### TASK ITEM
For each line below, check whether "Sechskantmutter" is present. Report how many lines have it, nothing else.

### RECORDS TO USE
-- Opening Marker --

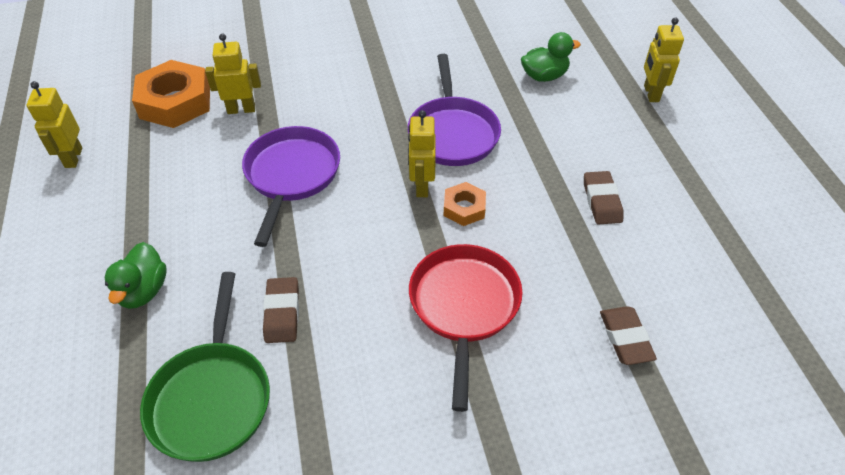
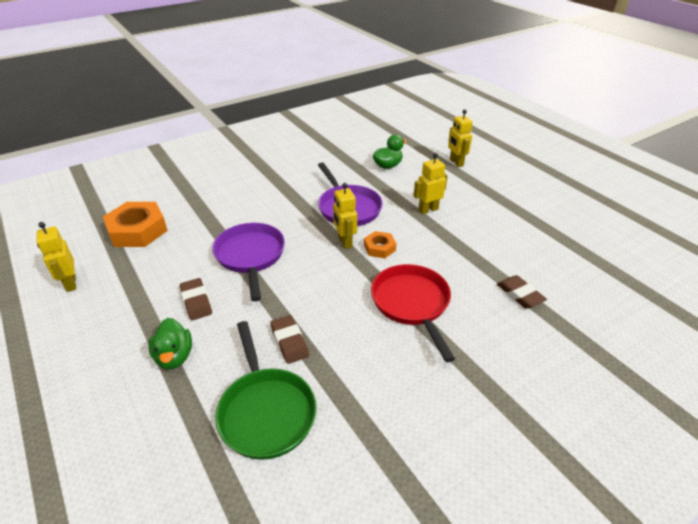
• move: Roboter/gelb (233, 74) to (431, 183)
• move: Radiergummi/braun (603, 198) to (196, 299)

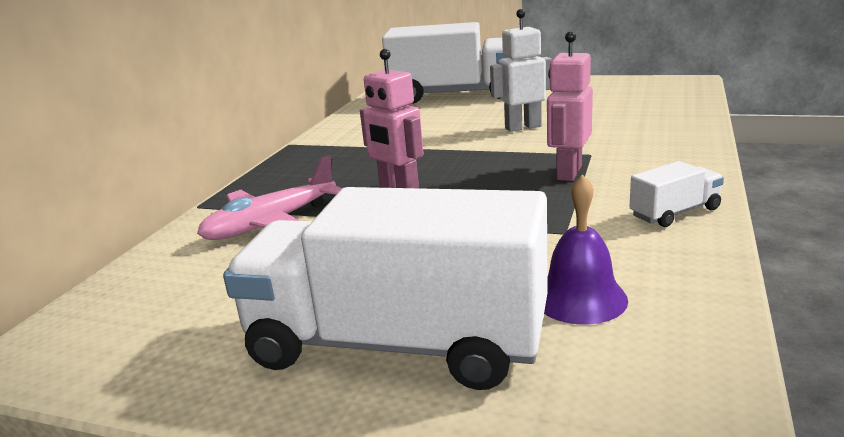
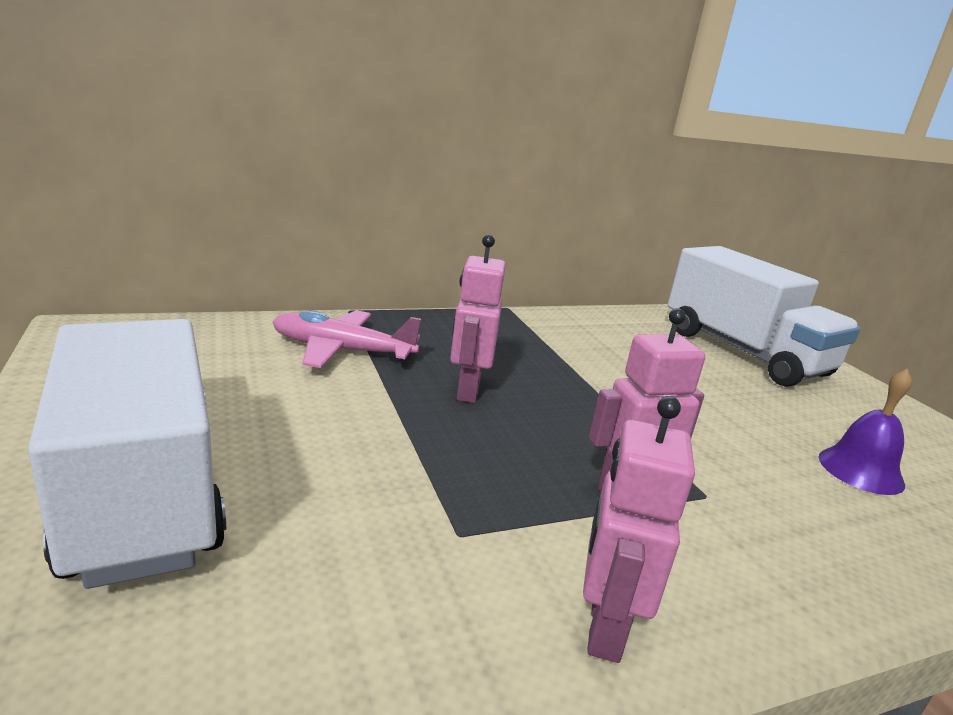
• delete: Roboter/weiß (520, 70)
• move: Glocke/lila (586, 249) to (865, 432)
• replace: Lastwagen/weiß (677, 194) to Roboter/rosa (639, 529)

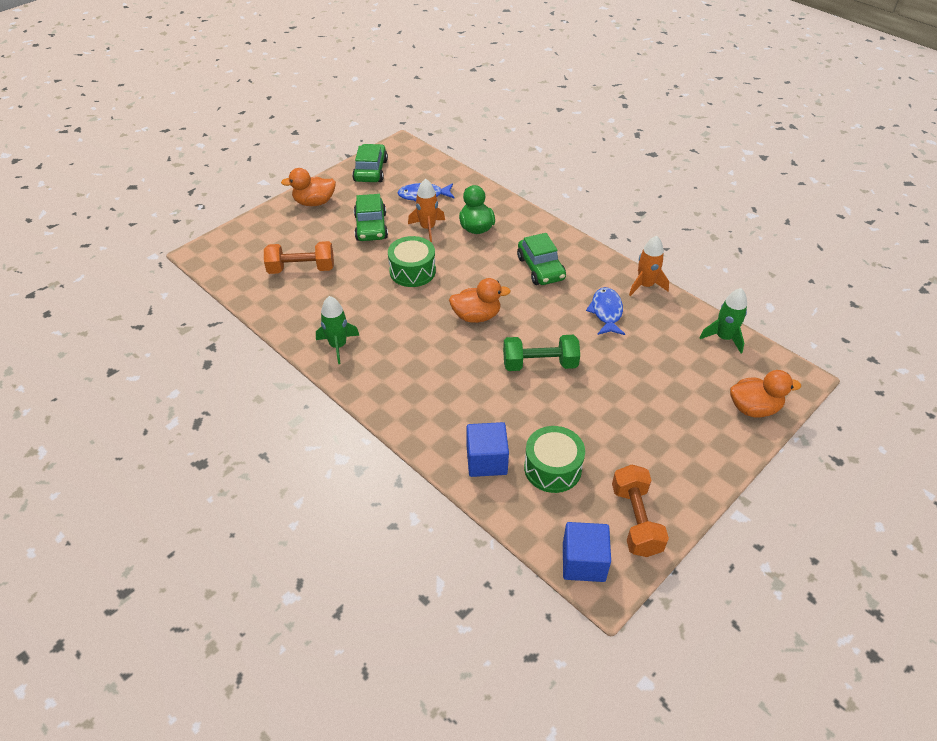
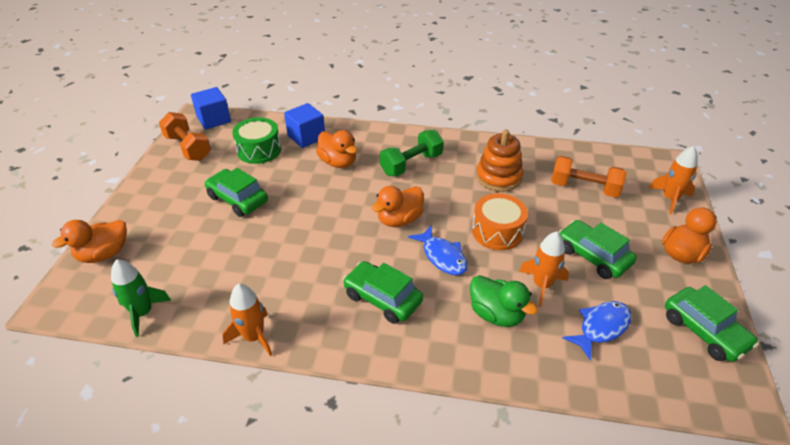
• rotate: Hantel/orange (299, 257) = (588, 177) 60 degrees clockwise
• delete: Rakete/grün (337, 330)
• recolor: Trommel/grün (412, 261) to Trommel/orange (500, 221)
• move: Hantel/grün (541, 353) to (412, 153)
• move: Fisch/blau (605, 311) to (438, 250)
• insert: Auto/grün (236, 192)
• insert: Ente/orange (336, 149)
• insert: Stapelspielzeug/orange (499, 161)
• insert: Rakete/orange (673, 180)

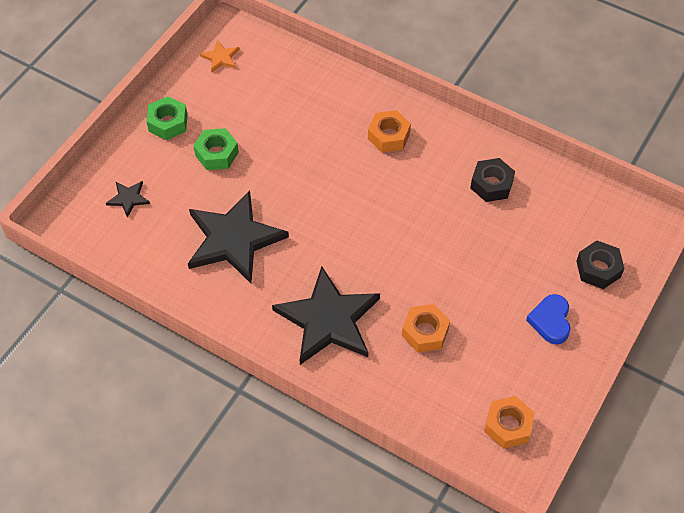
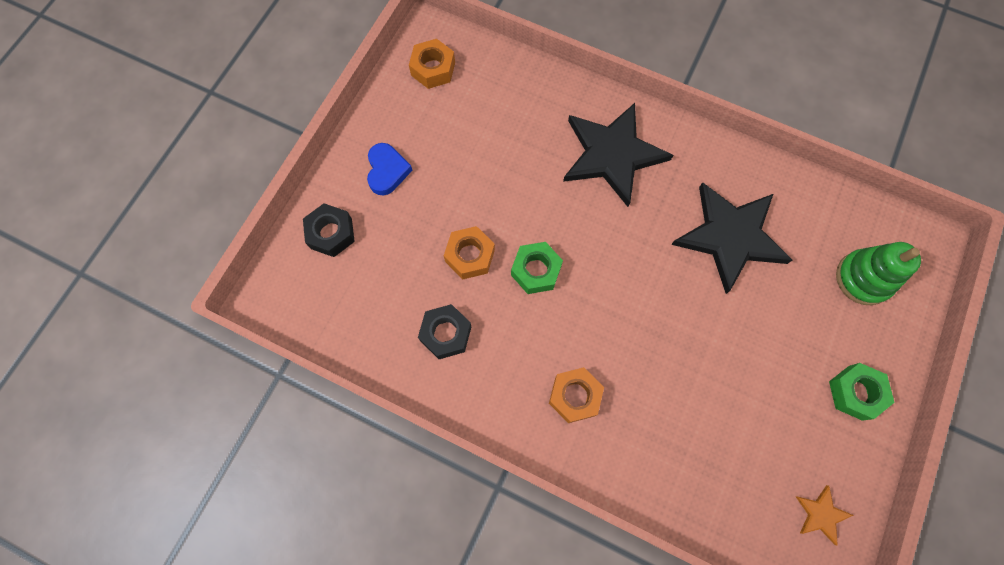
• replace: Stern/schwarz (128, 199) to Stapelspielzeug/grün (878, 273)
• move: Sechskantmutter/grün (216, 149) to (537, 268)
• move: Sechskantmutter/orange (426, 328) to (469, 252)

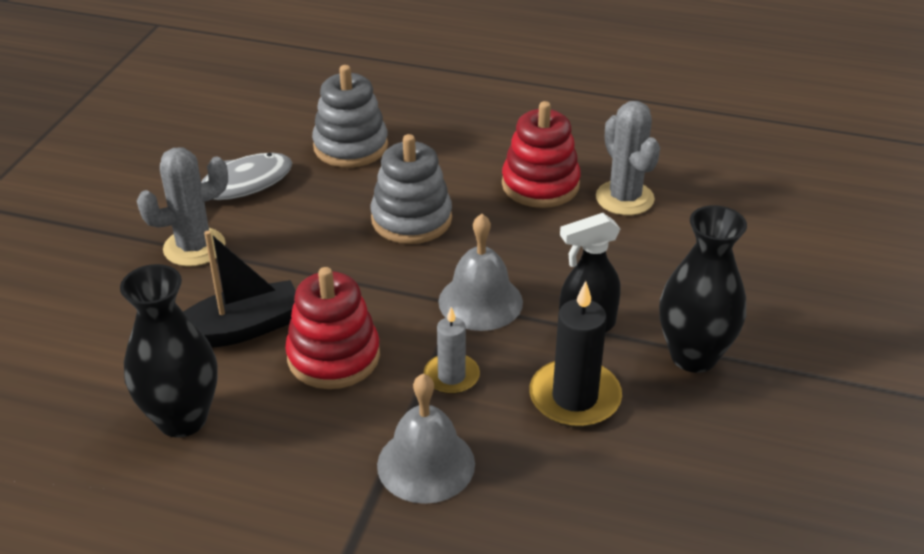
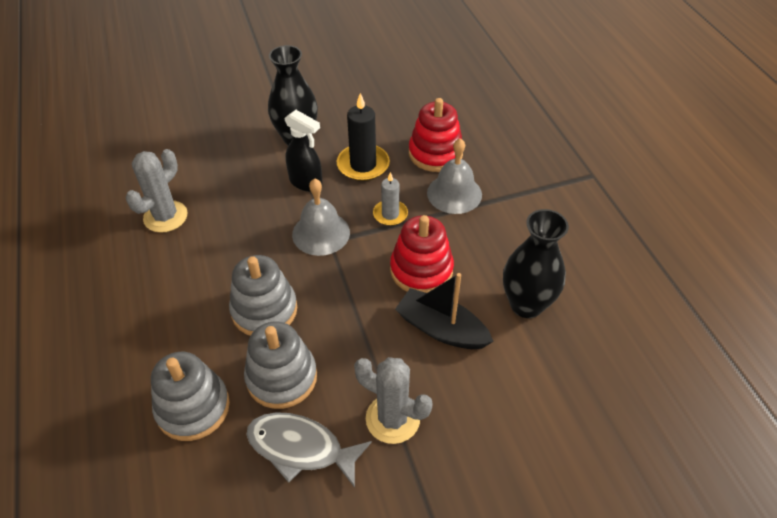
• move: Stapelspielzeug/rot (541, 154) to (436, 135)
• insert: Stapelspielzeug/grau (280, 365)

-- Closing Marker --

### WRITTEN ANSWER
2